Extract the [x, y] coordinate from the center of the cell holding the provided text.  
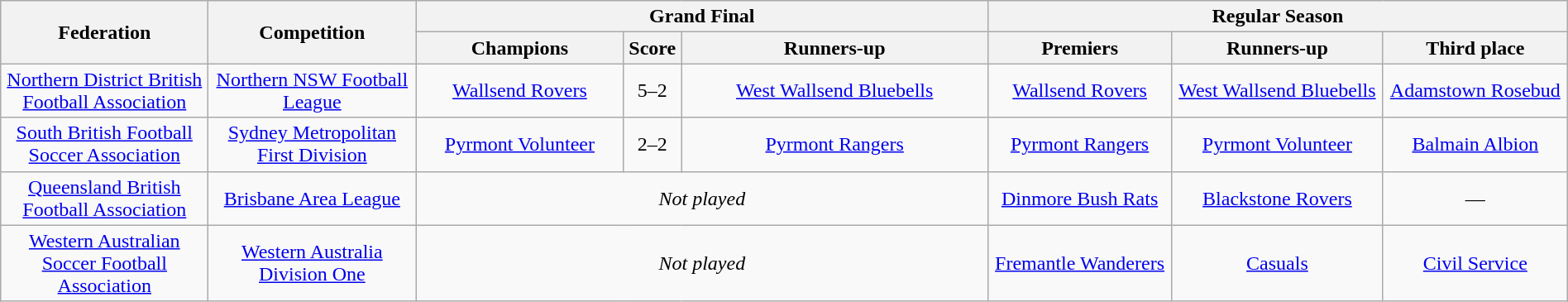
Brisbane Area League [313, 198]
Regular Season [1279, 17]
Western Australia Division One [313, 263]
Fremantle Wanderers [1080, 263]
— [1475, 198]
Grand Final [702, 17]
5–2 [653, 91]
Blackstone Rovers [1277, 198]
Dinmore Bush Rats [1080, 198]
Competition [313, 32]
Casuals [1277, 263]
Adamstown Rosebud [1475, 91]
Northern NSW Football League [313, 91]
Sydney Metropolitan First Division [313, 144]
Third place [1475, 48]
Western Australian Soccer Football Association [104, 263]
South British Football Soccer Association [104, 144]
Civil Service [1475, 263]
2–2 [653, 144]
Champions [519, 48]
Score [653, 48]
Northern District British Football Association [104, 91]
Queensland British Football Association [104, 198]
Balmain Albion [1475, 144]
Federation [104, 32]
Premiers [1080, 48]
For the text-containing cell, return its midpoint in (X, Y) coordinate format. 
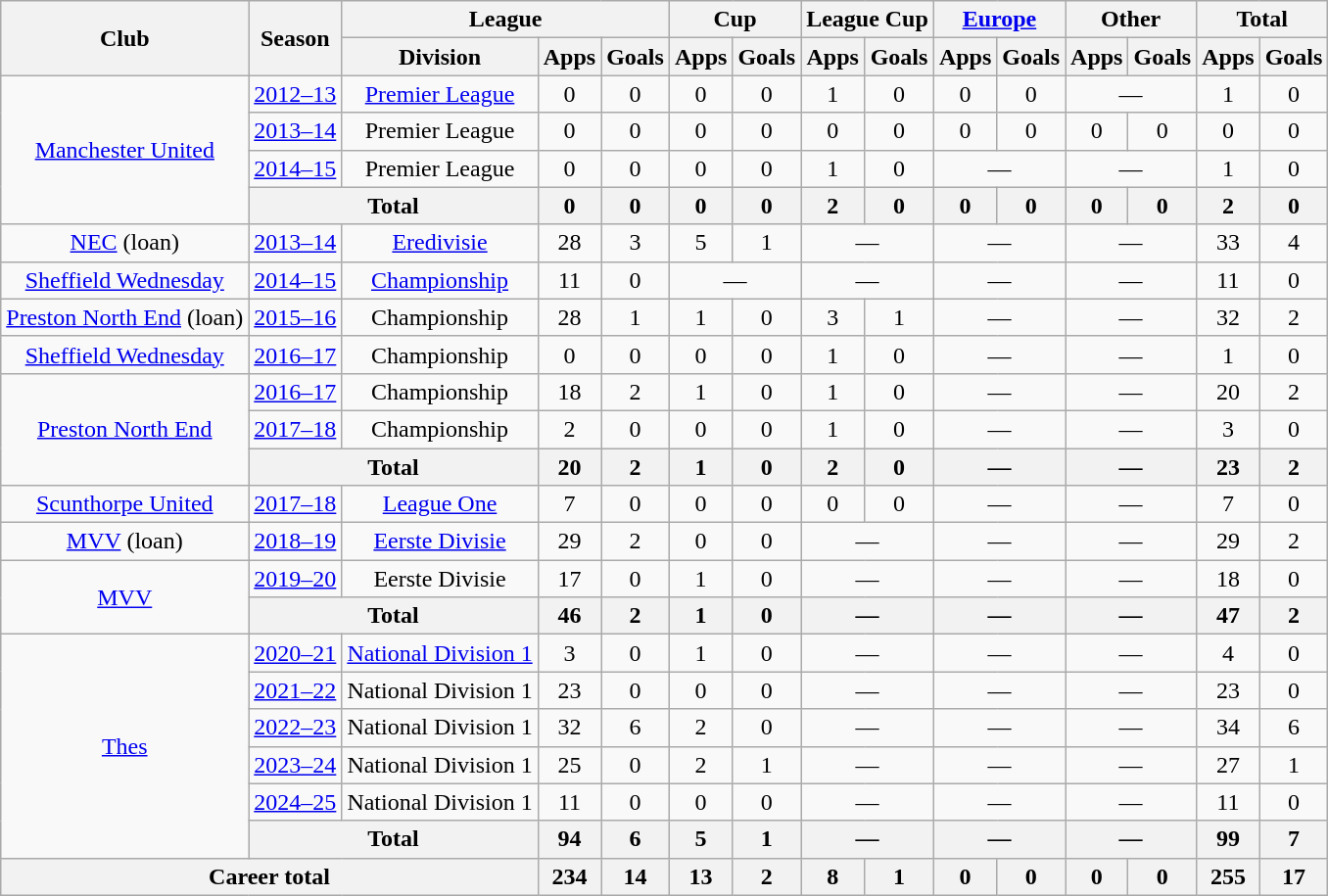
234 (569, 877)
14 (636, 877)
NEC (loan) (125, 243)
Eredivisie (440, 243)
Thes (125, 746)
2015–16 (296, 317)
47 (1228, 616)
46 (569, 616)
Career total (269, 877)
League One (440, 504)
13 (700, 877)
8 (832, 877)
2023–24 (296, 765)
25 (569, 765)
33 (1228, 243)
Cup (735, 20)
Other (1131, 20)
Season (296, 38)
27 (1228, 765)
255 (1228, 877)
Europe (999, 20)
MVV (loan) (125, 542)
99 (1228, 839)
2024–25 (296, 802)
2020–21 (296, 653)
94 (569, 839)
League Cup (868, 20)
Preston North End (125, 429)
2022–23 (296, 728)
2018–19 (296, 542)
Preston North End (loan) (125, 317)
Division (440, 57)
MVV (125, 597)
2012–13 (296, 94)
League (505, 20)
34 (1228, 728)
Scunthorpe United (125, 504)
2019–20 (296, 579)
Manchester United (125, 150)
Club (125, 38)
2021–22 (296, 690)
Provide the (X, Y) coordinate of the cell's center where the given text is located.  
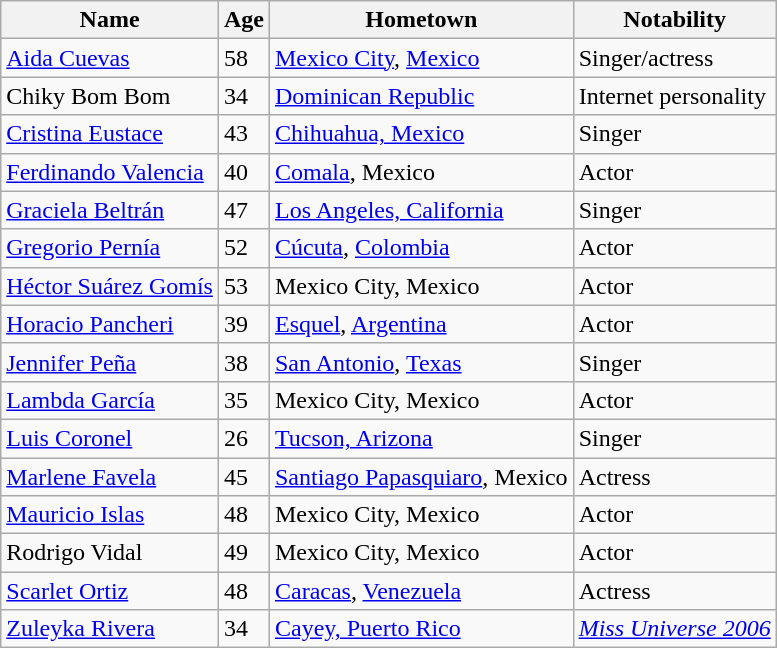
58 (244, 58)
Notability (674, 20)
40 (244, 172)
Scarlet Ortiz (110, 591)
49 (244, 553)
Chihuahua, Mexico (421, 134)
Name (110, 20)
Singer/actress (674, 58)
Hometown (421, 20)
Jennifer Peña (110, 362)
Lambda García (110, 400)
Los Angeles, California (421, 210)
Horacio Pancheri (110, 324)
Marlene Favela (110, 477)
Santiago Papasquiaro, Mexico (421, 477)
38 (244, 362)
43 (244, 134)
Internet personality (674, 96)
Cúcuta, Colombia (421, 248)
San Antonio, Texas (421, 362)
Esquel, Argentina (421, 324)
52 (244, 248)
Zuleyka Rivera (110, 629)
Caracas, Venezuela (421, 591)
47 (244, 210)
Graciela Beltrán (110, 210)
Mauricio Islas (110, 515)
Luis Coronel (110, 438)
Cristina Eustace (110, 134)
Cayey, Puerto Rico (421, 629)
Héctor Suárez Gomís (110, 286)
45 (244, 477)
Comala, Mexico (421, 172)
39 (244, 324)
Ferdinando Valencia (110, 172)
Chiky Bom Bom (110, 96)
Gregorio Pernía (110, 248)
Tucson, Arizona (421, 438)
Rodrigo Vidal (110, 553)
26 (244, 438)
Dominican Republic (421, 96)
Aida Cuevas (110, 58)
53 (244, 286)
Miss Universe 2006 (674, 629)
Age (244, 20)
35 (244, 400)
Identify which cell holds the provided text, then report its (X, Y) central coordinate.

#### What to work on
Write out the items unchanged, starting at the line that contains "58 (244, 58)" and ending at the line that contains "San Antonio, Texas (421, 362)", both included.

#### Completed exercise
58 (244, 58)
Notability (674, 20)
40 (244, 172)
Scarlet Ortiz (110, 591)
49 (244, 553)
Chihuahua, Mexico (421, 134)
Name (110, 20)
Singer/actress (674, 58)
Hometown (421, 20)
Jennifer Peña (110, 362)
Lambda García (110, 400)
Los Angeles, California (421, 210)
Horacio Pancheri (110, 324)
Marlene Favela (110, 477)
Santiago Papasquiaro, Mexico (421, 477)
38 (244, 362)
43 (244, 134)
Internet personality (674, 96)
Cúcuta, Colombia (421, 248)
San Antonio, Texas (421, 362)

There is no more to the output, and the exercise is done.